# [Task details]
Only the stretch of the listing below that runs from the line with "C1: 330uF (plus" through the line with "R2: 22k (EXT, GND) -> 22k (EXT, U2/PB2)" is to be printed, exactly and with both ends.

# [Given entries]

******************************

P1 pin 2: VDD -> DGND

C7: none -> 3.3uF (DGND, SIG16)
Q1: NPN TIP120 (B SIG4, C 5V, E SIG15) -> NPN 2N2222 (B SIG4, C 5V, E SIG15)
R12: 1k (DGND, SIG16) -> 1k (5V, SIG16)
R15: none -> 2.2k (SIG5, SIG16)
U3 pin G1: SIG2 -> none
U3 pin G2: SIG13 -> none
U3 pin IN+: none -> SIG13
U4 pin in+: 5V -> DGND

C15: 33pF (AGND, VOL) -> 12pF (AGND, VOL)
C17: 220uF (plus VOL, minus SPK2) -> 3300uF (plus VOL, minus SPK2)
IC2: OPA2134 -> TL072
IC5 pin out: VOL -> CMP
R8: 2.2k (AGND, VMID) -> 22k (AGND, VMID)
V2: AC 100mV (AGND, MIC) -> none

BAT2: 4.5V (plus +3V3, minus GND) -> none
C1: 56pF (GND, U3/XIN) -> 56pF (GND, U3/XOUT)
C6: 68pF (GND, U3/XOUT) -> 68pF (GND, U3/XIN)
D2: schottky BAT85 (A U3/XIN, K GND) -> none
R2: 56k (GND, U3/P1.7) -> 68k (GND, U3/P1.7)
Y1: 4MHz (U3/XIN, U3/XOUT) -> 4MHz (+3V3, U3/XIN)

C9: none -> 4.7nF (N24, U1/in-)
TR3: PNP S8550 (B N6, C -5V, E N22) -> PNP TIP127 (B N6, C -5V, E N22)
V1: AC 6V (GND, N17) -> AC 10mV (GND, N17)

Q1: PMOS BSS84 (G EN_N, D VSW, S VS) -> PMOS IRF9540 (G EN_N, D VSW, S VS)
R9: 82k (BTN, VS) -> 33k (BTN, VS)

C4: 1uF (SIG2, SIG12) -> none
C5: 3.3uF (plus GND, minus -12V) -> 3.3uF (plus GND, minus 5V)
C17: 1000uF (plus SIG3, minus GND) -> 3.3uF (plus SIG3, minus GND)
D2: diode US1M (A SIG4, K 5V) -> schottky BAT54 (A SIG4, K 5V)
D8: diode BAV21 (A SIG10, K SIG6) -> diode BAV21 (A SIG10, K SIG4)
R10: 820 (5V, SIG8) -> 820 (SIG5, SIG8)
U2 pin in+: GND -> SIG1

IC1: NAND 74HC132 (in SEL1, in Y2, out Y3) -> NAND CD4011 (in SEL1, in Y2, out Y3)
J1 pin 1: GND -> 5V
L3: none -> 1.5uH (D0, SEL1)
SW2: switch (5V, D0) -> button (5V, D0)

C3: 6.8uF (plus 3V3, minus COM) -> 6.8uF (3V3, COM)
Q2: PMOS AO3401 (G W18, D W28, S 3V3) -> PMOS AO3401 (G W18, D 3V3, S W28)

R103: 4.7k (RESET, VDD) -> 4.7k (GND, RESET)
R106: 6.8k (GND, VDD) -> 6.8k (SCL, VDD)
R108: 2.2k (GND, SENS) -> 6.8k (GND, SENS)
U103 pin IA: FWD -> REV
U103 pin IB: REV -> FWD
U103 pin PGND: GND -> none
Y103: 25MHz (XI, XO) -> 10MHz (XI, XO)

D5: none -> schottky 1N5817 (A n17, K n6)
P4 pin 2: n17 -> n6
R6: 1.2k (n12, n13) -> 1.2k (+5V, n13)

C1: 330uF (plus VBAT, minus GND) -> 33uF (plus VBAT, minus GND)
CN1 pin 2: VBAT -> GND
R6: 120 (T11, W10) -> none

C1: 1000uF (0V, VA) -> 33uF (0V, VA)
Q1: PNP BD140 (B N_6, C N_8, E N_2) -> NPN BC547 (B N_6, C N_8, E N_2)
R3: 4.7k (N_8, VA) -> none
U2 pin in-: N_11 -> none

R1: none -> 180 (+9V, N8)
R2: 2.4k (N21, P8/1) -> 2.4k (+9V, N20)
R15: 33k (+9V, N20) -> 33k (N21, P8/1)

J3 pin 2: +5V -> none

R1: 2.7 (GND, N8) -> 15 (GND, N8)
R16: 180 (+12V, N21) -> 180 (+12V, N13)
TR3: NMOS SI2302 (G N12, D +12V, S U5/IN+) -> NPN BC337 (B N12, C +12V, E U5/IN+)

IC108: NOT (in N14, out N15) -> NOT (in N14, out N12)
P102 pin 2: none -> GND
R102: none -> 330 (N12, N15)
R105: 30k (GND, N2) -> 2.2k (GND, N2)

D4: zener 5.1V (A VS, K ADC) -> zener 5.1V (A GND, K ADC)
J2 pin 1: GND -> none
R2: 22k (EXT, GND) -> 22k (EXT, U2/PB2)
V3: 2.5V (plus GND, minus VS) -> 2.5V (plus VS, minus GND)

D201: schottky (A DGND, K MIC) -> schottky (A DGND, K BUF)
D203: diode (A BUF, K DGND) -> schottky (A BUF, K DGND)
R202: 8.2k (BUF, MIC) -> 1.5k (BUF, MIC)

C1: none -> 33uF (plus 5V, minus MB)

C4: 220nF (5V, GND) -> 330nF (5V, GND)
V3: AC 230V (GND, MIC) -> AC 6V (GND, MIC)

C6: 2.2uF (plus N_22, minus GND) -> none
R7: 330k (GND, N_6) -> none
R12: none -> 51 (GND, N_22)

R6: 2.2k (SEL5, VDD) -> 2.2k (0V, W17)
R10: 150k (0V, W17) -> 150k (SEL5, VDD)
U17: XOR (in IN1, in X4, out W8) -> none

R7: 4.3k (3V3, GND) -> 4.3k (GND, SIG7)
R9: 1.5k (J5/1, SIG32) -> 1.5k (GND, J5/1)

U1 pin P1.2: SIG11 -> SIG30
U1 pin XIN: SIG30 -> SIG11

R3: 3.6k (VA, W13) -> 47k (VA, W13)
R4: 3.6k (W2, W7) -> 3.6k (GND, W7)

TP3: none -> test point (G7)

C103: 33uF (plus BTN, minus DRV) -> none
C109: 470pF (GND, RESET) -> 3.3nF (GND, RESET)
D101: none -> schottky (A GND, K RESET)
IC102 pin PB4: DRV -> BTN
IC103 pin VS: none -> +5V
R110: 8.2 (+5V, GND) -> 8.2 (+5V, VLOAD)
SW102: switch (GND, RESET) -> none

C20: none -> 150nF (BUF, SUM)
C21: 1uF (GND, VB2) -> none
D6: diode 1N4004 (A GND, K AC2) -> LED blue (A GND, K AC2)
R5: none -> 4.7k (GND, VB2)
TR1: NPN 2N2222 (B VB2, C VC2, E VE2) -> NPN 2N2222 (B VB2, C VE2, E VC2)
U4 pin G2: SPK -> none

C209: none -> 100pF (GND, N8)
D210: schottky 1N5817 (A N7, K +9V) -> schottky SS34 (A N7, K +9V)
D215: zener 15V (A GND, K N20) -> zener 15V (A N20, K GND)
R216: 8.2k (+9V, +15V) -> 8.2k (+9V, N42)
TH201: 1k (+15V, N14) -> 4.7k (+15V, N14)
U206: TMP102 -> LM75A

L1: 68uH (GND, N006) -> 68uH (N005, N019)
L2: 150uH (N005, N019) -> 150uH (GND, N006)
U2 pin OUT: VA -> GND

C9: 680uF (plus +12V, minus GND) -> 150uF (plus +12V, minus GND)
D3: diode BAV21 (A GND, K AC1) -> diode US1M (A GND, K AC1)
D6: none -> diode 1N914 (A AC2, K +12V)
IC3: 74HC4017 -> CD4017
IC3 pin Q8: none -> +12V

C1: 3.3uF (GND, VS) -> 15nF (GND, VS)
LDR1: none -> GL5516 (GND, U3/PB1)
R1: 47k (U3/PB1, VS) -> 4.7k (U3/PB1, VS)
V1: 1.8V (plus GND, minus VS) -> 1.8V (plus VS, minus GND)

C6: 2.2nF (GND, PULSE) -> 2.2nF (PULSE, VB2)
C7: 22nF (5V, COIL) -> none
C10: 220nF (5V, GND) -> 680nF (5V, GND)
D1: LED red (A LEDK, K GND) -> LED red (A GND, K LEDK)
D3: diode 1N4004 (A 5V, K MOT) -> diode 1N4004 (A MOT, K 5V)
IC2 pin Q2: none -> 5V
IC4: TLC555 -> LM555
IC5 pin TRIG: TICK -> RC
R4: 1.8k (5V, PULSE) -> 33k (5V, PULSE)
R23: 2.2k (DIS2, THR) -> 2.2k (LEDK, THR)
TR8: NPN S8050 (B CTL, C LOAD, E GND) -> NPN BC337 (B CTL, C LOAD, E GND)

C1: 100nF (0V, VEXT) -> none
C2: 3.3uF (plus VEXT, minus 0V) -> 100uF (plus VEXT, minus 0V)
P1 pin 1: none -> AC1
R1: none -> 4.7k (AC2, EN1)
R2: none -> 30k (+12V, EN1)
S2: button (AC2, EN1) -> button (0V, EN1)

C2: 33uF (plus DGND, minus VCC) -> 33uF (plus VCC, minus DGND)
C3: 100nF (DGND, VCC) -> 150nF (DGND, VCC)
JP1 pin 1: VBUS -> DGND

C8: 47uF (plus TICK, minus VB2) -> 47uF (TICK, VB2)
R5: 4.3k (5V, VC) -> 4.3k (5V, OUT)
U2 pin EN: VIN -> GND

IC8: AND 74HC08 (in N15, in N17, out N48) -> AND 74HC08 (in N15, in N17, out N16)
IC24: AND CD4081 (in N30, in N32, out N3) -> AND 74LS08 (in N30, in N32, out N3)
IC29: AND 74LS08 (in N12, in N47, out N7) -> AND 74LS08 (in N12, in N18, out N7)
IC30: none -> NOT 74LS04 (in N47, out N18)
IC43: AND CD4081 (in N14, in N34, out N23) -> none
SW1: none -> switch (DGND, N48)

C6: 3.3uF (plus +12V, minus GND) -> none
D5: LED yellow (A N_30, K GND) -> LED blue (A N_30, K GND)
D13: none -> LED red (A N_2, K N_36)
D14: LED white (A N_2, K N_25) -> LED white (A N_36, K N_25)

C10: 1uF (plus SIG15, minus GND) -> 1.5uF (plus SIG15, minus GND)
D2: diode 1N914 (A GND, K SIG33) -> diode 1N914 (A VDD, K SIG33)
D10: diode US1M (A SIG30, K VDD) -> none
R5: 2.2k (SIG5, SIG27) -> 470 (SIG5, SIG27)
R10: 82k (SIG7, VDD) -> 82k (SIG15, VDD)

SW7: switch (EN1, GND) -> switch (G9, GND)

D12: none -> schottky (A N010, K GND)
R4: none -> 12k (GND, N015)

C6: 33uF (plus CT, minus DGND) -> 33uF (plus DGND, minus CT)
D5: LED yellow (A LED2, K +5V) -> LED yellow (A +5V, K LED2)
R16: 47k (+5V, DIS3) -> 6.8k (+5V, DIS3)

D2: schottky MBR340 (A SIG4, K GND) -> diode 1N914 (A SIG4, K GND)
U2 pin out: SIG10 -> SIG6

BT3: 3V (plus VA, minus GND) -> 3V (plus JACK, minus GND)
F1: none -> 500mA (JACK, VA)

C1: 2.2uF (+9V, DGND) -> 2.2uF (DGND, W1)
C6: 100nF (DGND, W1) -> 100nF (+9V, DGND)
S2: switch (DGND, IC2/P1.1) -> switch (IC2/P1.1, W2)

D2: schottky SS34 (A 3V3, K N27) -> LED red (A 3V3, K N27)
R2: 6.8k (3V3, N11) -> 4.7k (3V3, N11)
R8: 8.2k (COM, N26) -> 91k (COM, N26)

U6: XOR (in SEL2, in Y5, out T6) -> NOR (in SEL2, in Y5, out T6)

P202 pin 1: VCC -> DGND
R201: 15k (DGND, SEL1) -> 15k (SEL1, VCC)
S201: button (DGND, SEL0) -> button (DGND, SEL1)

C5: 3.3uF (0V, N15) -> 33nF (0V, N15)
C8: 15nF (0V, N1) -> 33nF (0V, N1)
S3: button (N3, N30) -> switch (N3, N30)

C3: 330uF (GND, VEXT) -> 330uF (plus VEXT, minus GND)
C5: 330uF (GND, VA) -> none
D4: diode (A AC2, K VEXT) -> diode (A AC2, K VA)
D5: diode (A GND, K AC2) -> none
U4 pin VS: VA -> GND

******************************

# [Answer]
C1: 330uF (plus VBAT, minus GND) -> 33uF (plus VBAT, minus GND)
CN1 pin 2: VBAT -> GND
R6: 120 (T11, W10) -> none

C1: 1000uF (0V, VA) -> 33uF (0V, VA)
Q1: PNP BD140 (B N_6, C N_8, E N_2) -> NPN BC547 (B N_6, C N_8, E N_2)
R3: 4.7k (N_8, VA) -> none
U2 pin in-: N_11 -> none

R1: none -> 180 (+9V, N8)
R2: 2.4k (N21, P8/1) -> 2.4k (+9V, N20)
R15: 33k (+9V, N20) -> 33k (N21, P8/1)

J3 pin 2: +5V -> none

R1: 2.7 (GND, N8) -> 15 (GND, N8)
R16: 180 (+12V, N21) -> 180 (+12V, N13)
TR3: NMOS SI2302 (G N12, D +12V, S U5/IN+) -> NPN BC337 (B N12, C +12V, E U5/IN+)

IC108: NOT (in N14, out N15) -> NOT (in N14, out N12)
P102 pin 2: none -> GND
R102: none -> 330 (N12, N15)
R105: 30k (GND, N2) -> 2.2k (GND, N2)

D4: zener 5.1V (A VS, K ADC) -> zener 5.1V (A GND, K ADC)
J2 pin 1: GND -> none
R2: 22k (EXT, GND) -> 22k (EXT, U2/PB2)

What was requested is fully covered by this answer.